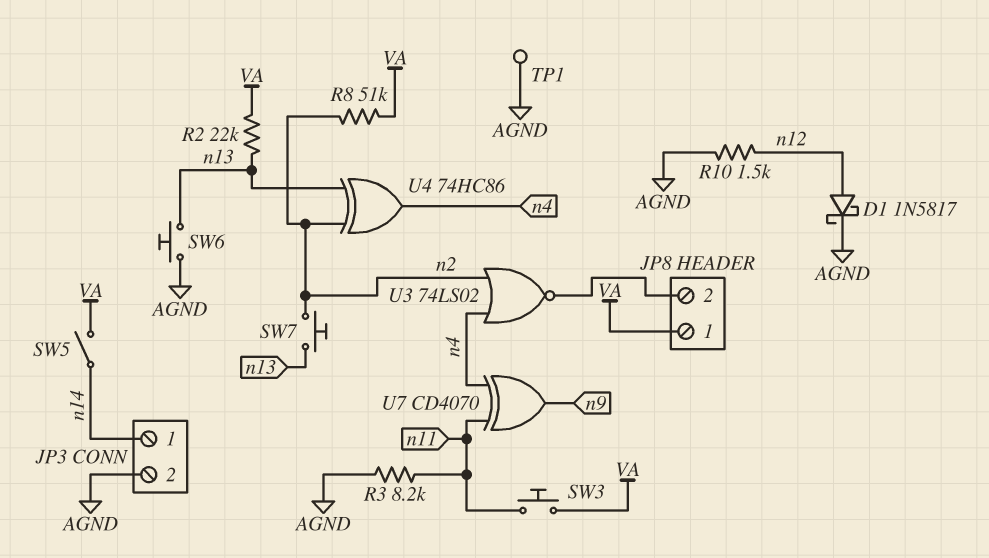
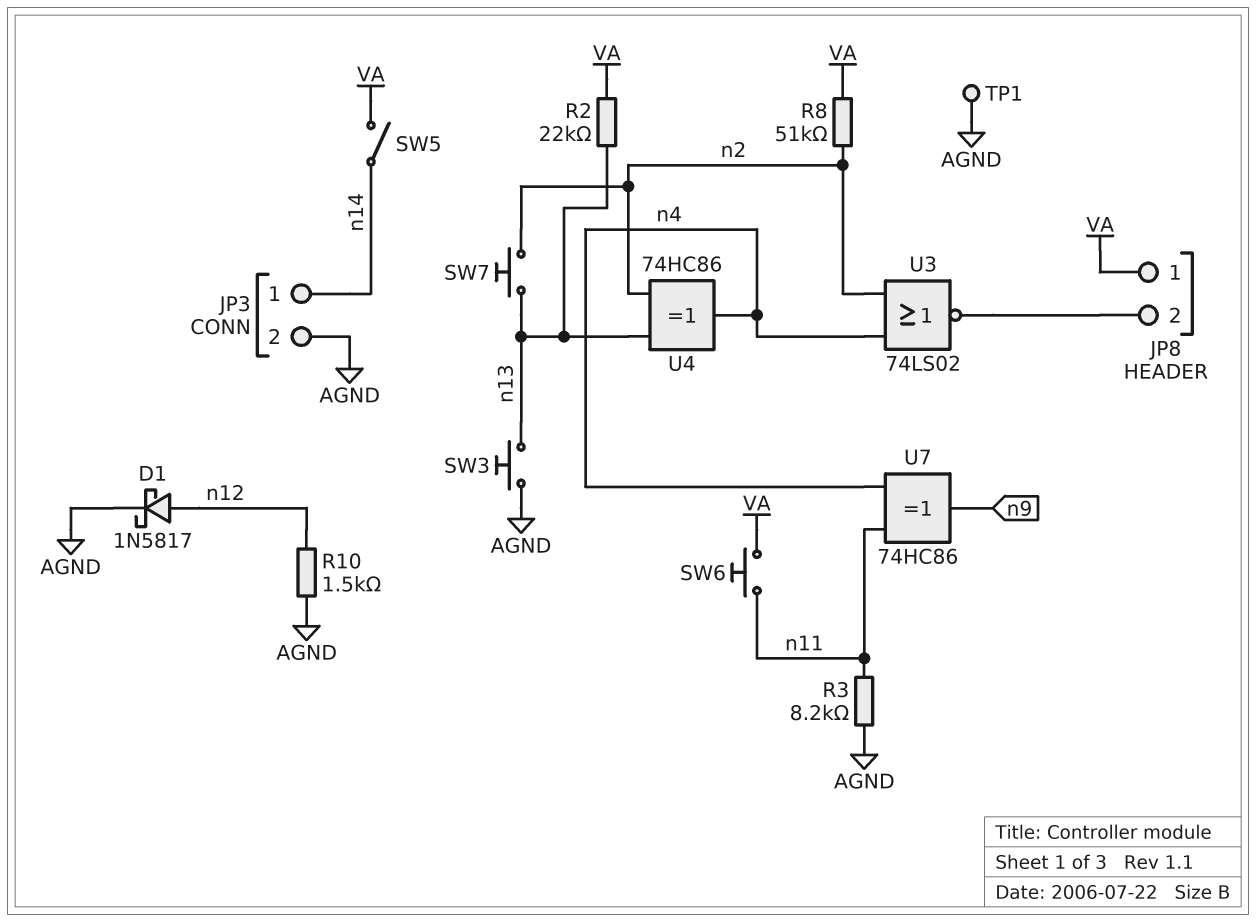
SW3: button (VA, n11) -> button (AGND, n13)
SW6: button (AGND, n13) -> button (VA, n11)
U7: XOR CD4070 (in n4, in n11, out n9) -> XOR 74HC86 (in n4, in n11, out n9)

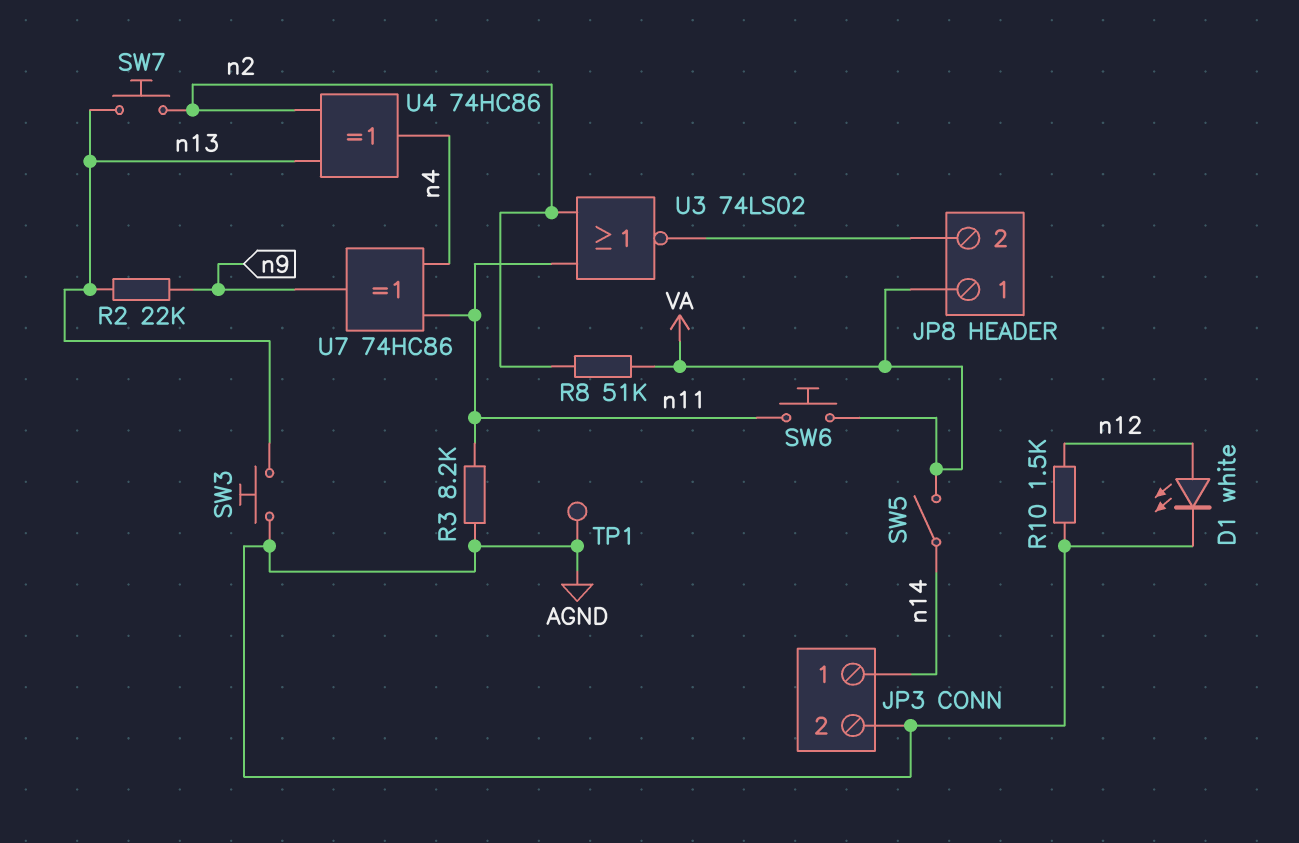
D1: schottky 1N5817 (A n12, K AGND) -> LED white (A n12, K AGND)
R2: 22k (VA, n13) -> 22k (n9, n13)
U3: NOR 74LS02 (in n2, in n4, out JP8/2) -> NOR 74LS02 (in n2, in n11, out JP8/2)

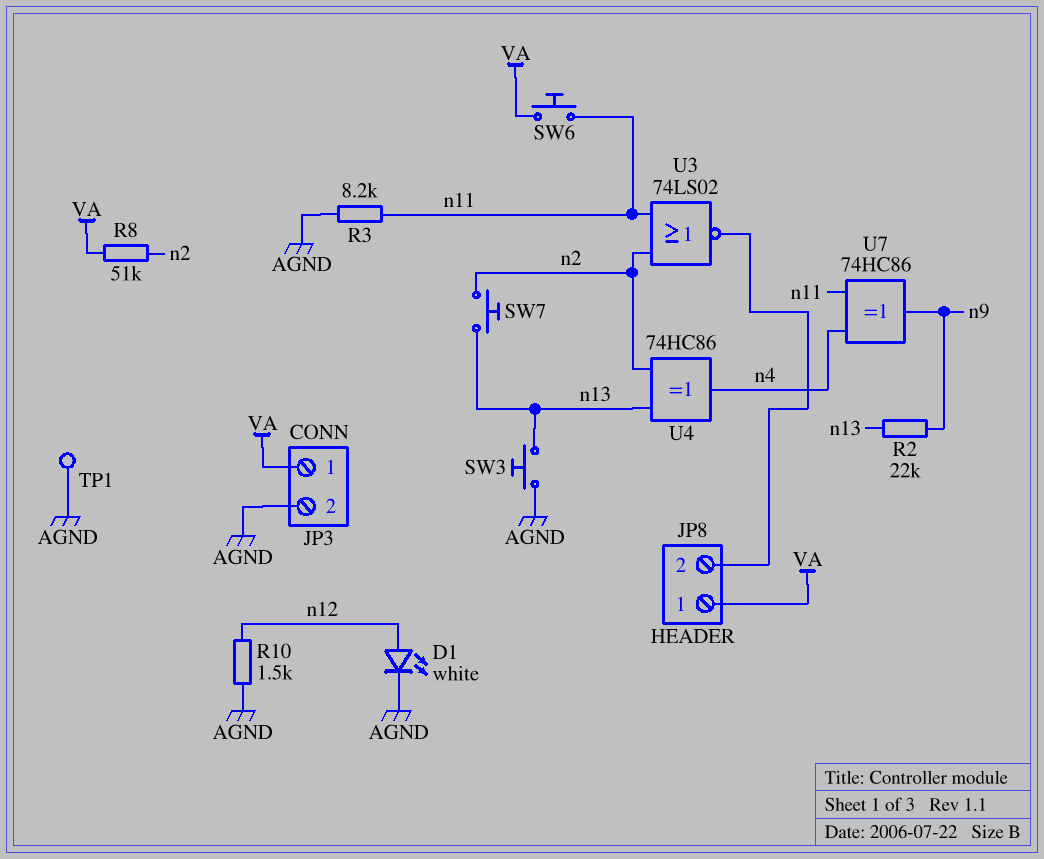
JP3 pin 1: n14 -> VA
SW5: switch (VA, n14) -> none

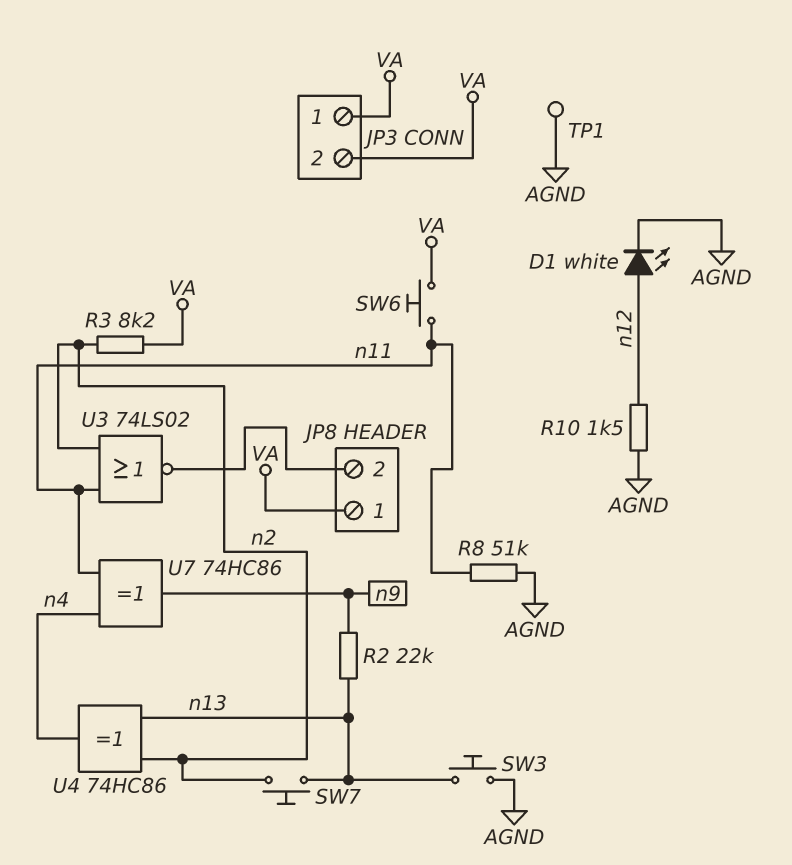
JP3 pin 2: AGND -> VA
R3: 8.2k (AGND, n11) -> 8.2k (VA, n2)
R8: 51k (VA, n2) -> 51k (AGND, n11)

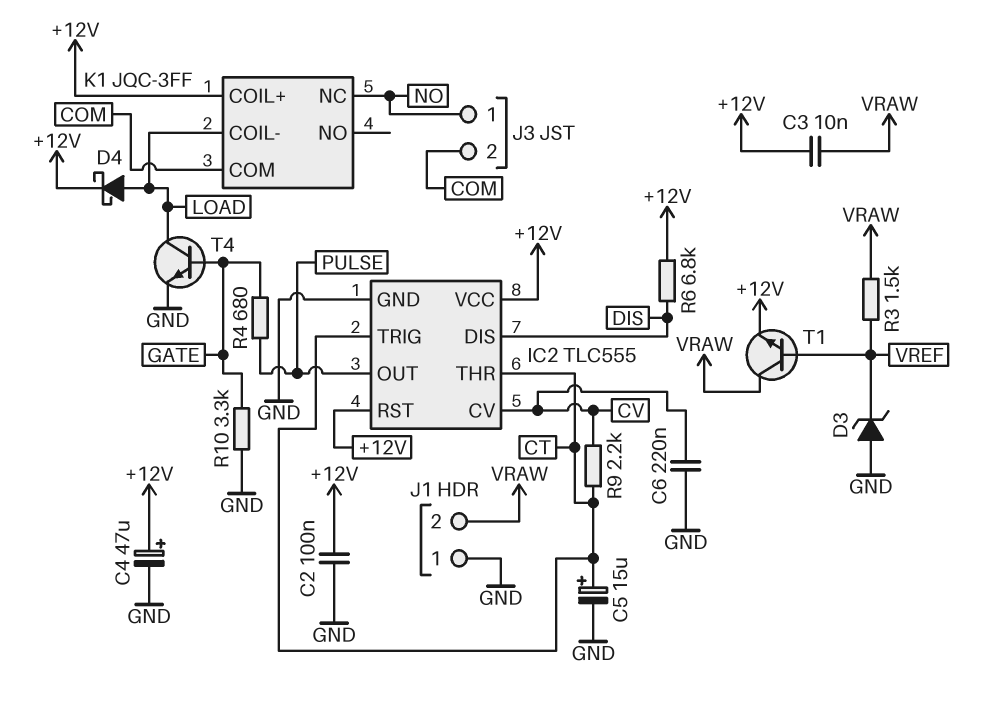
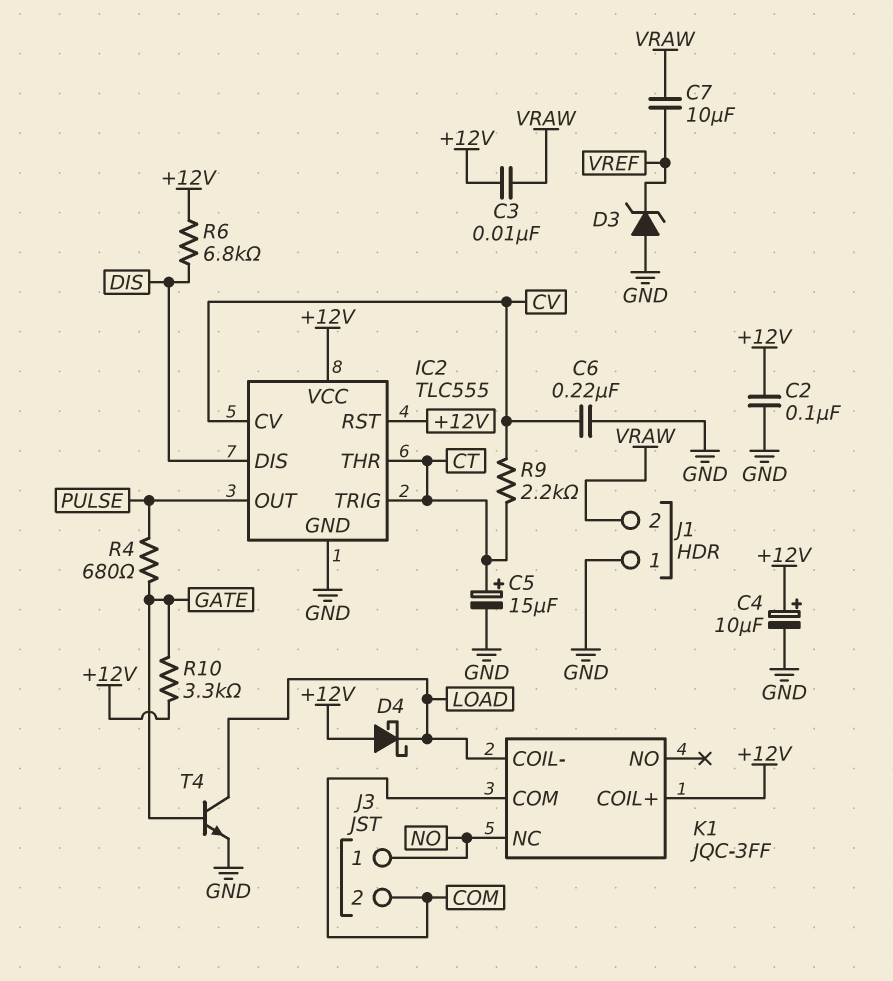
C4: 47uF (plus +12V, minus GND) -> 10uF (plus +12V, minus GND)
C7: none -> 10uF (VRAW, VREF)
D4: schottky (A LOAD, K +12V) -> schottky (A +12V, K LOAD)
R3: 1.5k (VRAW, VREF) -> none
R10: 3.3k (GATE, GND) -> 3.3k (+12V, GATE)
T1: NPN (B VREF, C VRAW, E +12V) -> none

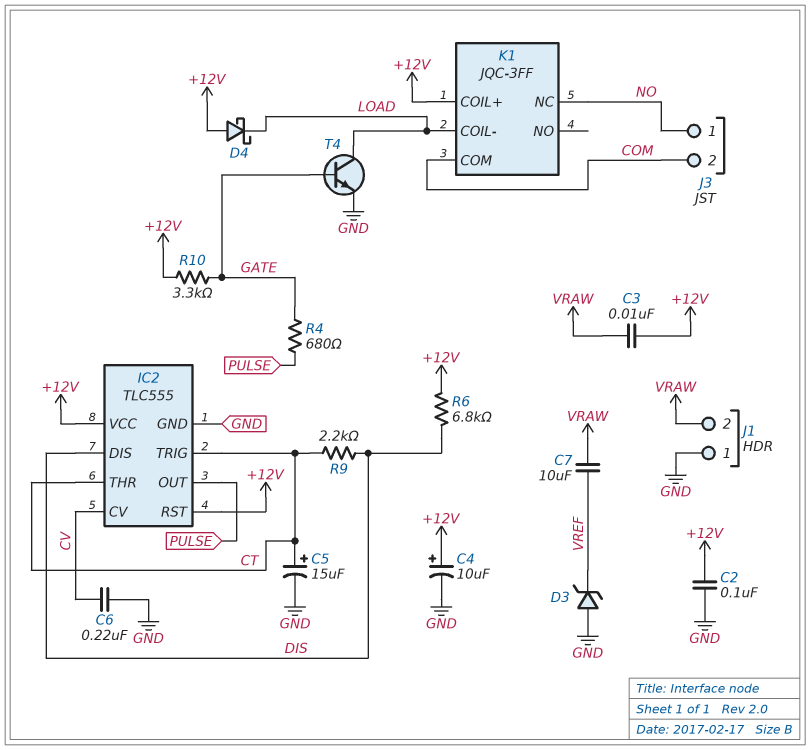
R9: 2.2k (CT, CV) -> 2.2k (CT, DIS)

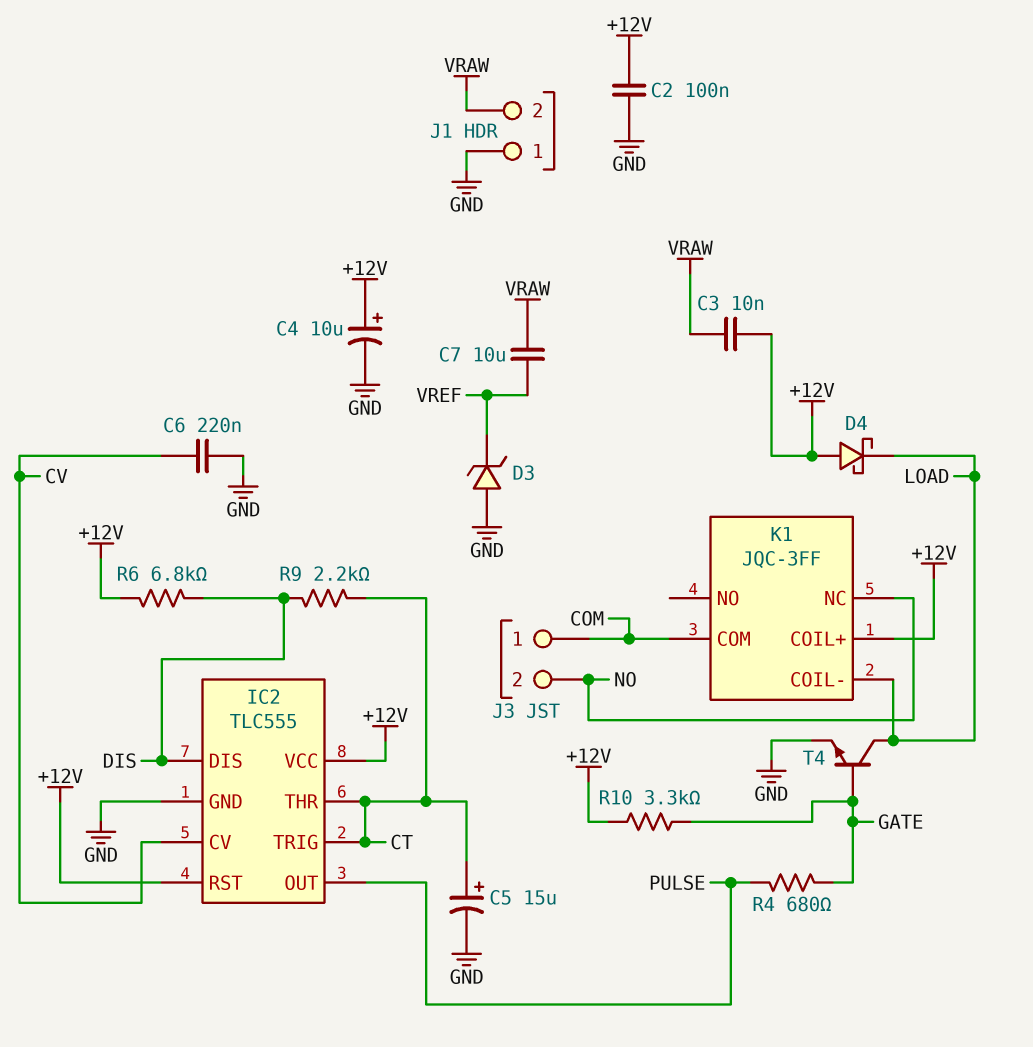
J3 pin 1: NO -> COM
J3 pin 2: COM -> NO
○ ○ ○ ○ ○
What is expected: All lines above holding the word "AGND" make up the answer; copy each one.

Response to the exercise:
SW3: button (VA, n11) -> button (AGND, n13)
SW6: button (AGND, n13) -> button (VA, n11)
D1: schottky 1N5817 (A n12, K AGND) -> LED white (A n12, K AGND)
JP3 pin 2: AGND -> VA
R3: 8.2k (AGND, n11) -> 8.2k (VA, n2)
R8: 51k (VA, n2) -> 51k (AGND, n11)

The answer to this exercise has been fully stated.